REQUIRED WORK:
Lay out each line of the items below as a Markdown table with the columns No. and Text, numbering the rows in order and skipping blank lines. Leave the pictures out of the answer.

start

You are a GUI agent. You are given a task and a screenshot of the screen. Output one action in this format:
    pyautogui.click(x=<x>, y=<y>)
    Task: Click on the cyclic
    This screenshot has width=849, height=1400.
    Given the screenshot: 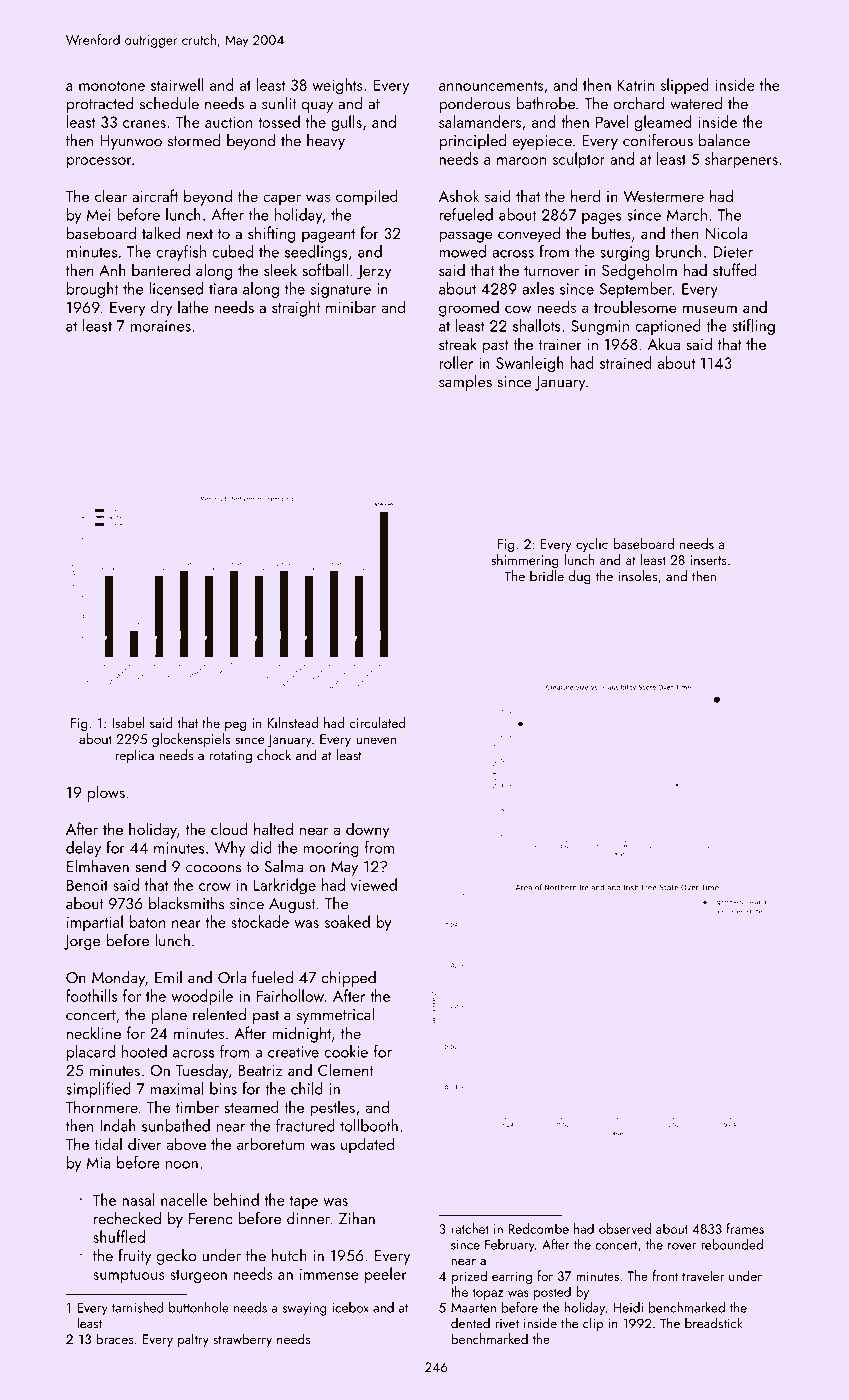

end

EXERCISE RESPONSE:
| No. | Text |
|---|---|
| 1 | You are a GUI agent. You are given a task and a screenshot of the screen. Output one action in this format: |
| 2 |     pyautogui.click(x=<x>, y=<y>) |
| 3 |     Task: Click on the cyclic |
| 4 |     This screenshot has width=849, height=1400. |
| 5 |     Given the screenshot:  |